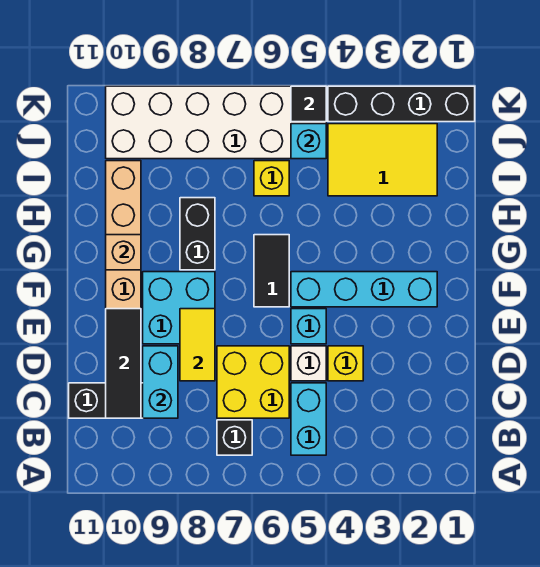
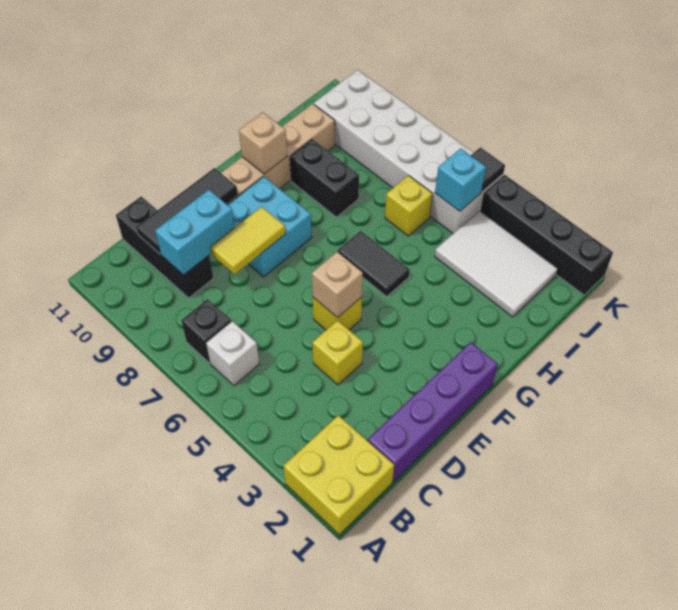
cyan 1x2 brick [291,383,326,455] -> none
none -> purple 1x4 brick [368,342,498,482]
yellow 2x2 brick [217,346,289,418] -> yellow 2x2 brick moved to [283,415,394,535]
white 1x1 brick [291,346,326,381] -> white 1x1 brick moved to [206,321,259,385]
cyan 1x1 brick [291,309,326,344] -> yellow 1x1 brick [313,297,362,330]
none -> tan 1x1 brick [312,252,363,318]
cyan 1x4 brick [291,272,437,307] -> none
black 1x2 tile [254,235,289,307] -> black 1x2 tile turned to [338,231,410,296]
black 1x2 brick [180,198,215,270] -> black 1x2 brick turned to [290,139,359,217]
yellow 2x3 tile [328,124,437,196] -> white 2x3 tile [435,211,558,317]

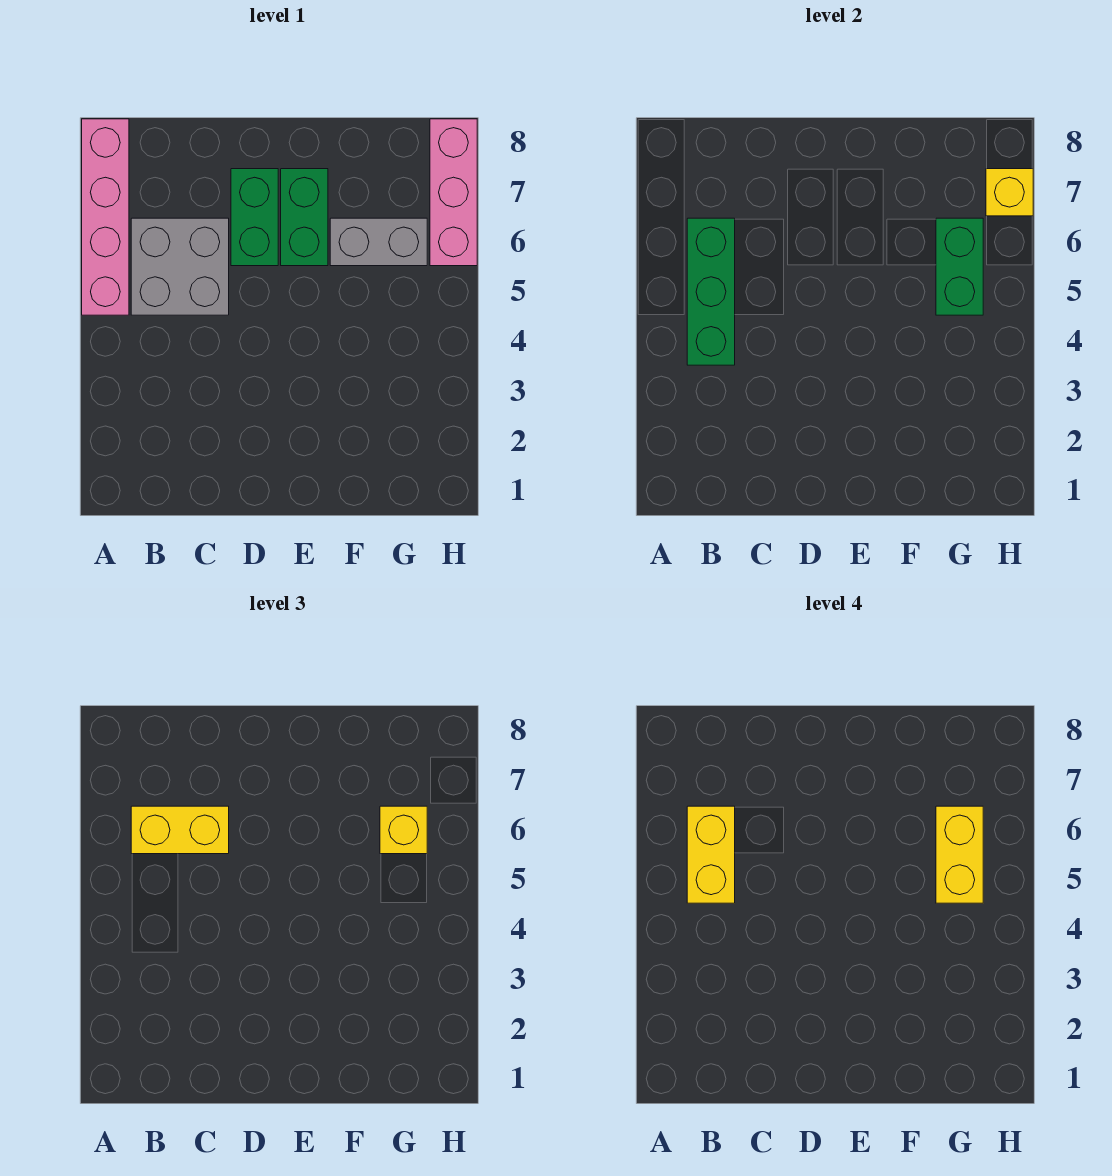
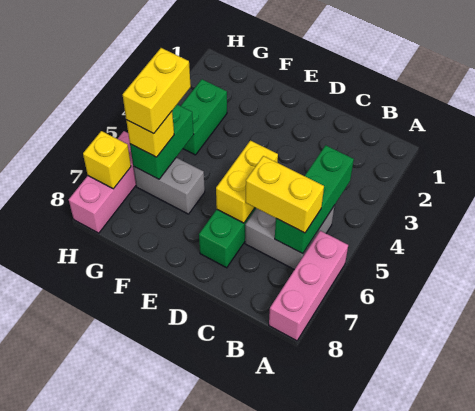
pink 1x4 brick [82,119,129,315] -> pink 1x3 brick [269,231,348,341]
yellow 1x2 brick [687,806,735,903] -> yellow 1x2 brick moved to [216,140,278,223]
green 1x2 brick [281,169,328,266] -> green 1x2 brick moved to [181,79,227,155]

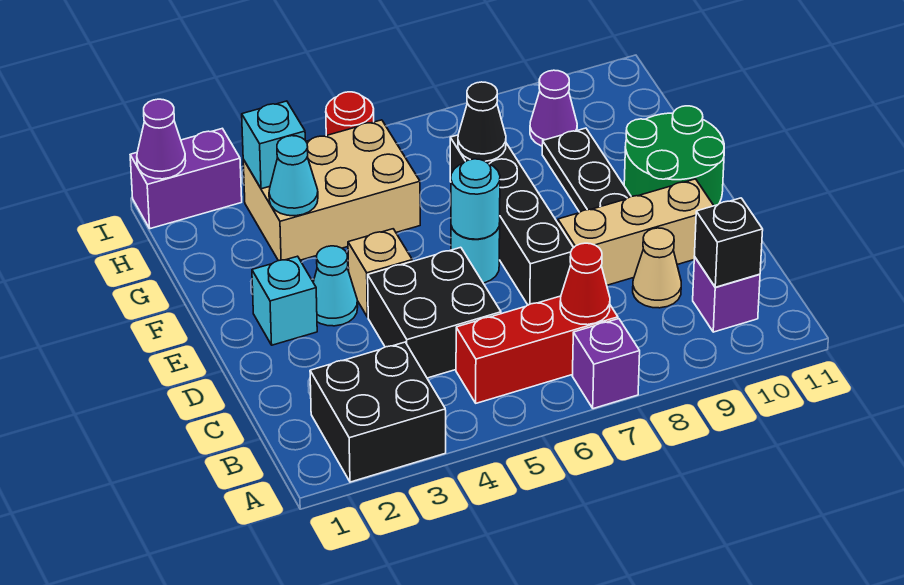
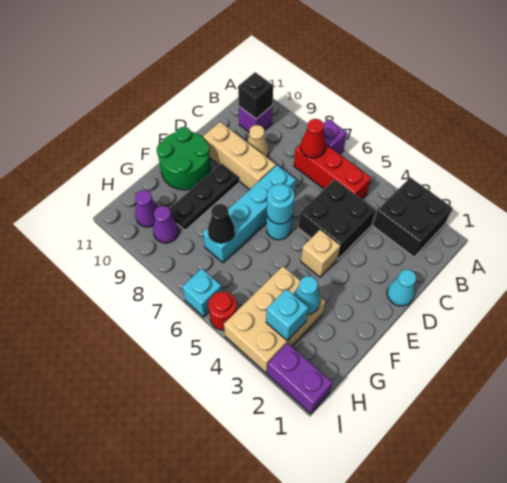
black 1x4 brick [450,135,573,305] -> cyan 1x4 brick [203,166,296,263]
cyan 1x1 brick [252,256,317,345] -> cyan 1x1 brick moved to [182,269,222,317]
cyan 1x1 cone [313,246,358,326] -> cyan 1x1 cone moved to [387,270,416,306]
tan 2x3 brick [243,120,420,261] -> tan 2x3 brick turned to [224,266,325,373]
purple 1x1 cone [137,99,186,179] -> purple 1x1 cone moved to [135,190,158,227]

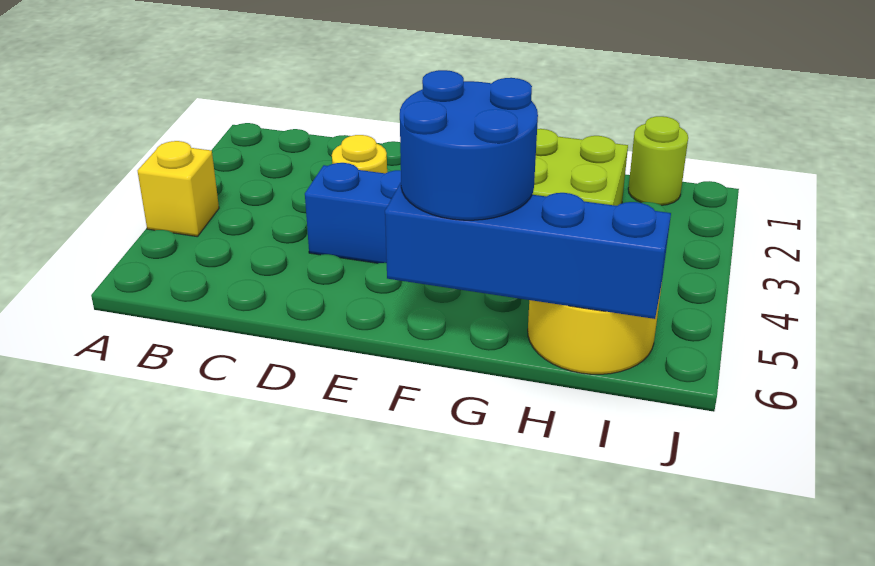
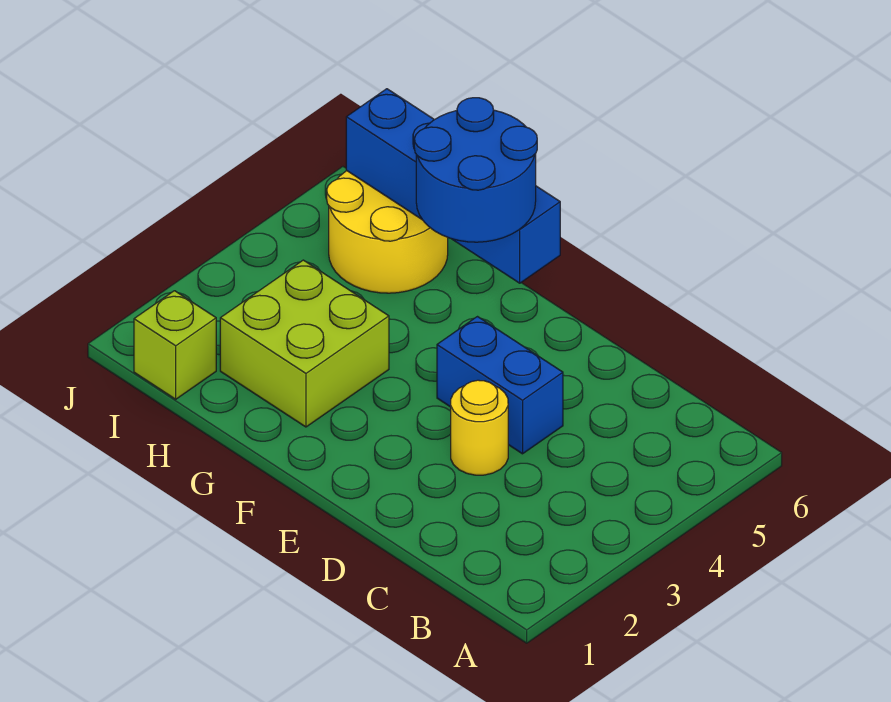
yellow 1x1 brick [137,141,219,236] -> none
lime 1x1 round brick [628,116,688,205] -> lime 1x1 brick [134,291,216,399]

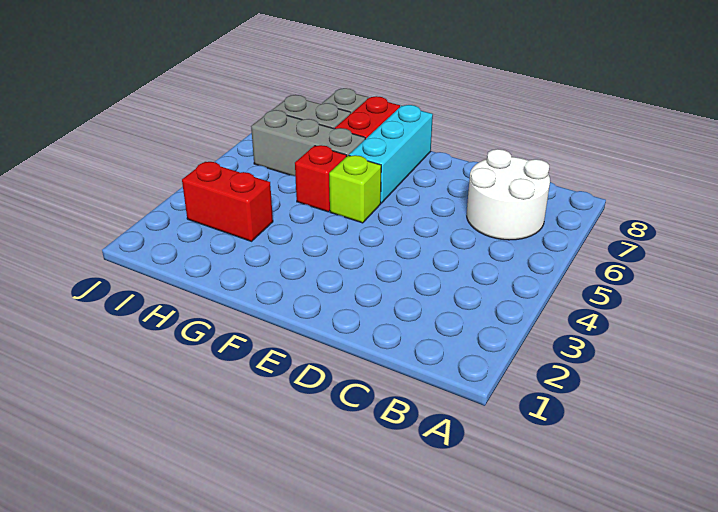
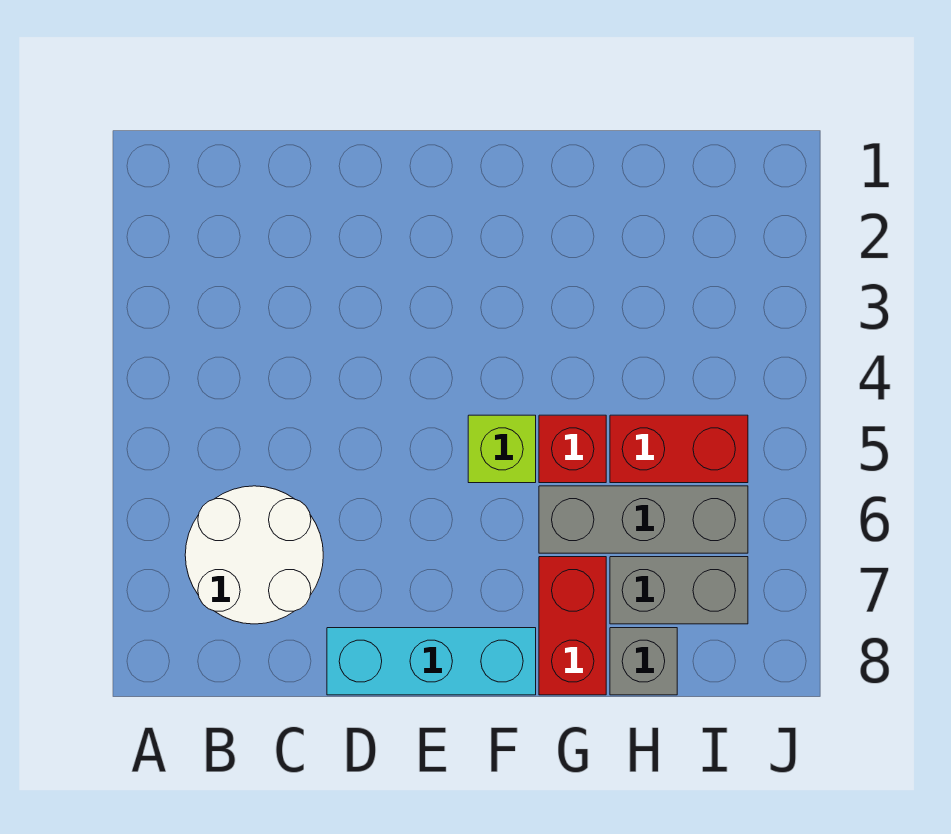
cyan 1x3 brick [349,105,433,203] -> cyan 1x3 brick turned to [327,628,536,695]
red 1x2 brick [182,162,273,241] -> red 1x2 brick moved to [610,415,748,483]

----

Exercise directions —
The lines from the beginning of the listing above through the line holding "cyan 1x1 cone [313,246,358,326]" are to be duplicated exactly, and the pictures omitted.

Solution —
cyan 1x2 brick [291,383,326,455] -> none
none -> purple 1x4 brick [368,342,498,482]
yellow 2x2 brick [217,346,289,418] -> yellow 2x2 brick moved to [283,415,394,535]
white 1x1 brick [291,346,326,381] -> white 1x1 brick moved to [206,321,259,385]
cyan 1x1 brick [291,309,326,344] -> yellow 1x1 brick [313,297,362,330]
none -> tan 1x1 brick [312,252,363,318]
cyan 1x4 brick [291,272,437,307] -> none
black 1x2 tile [254,235,289,307] -> black 1x2 tile turned to [338,231,410,296]
black 1x2 brick [180,198,215,270] -> black 1x2 brick turned to [290,139,359,217]
yellow 2x3 tile [328,124,437,196] -> white 2x3 tile [435,211,558,317]

pink 1x4 brick [82,119,129,315] -> pink 1x3 brick [269,231,348,341]
yellow 1x2 brick [687,806,735,903] -> yellow 1x2 brick moved to [216,140,278,223]
green 1x2 brick [281,169,328,266] -> green 1x2 brick moved to [181,79,227,155]

black 1x4 brick [450,135,573,305] -> cyan 1x4 brick [203,166,296,263]
cyan 1x1 brick [252,256,317,345] -> cyan 1x1 brick moved to [182,269,222,317]
cyan 1x1 cone [313,246,358,326] -> cyan 1x1 cone moved to [387,270,416,306]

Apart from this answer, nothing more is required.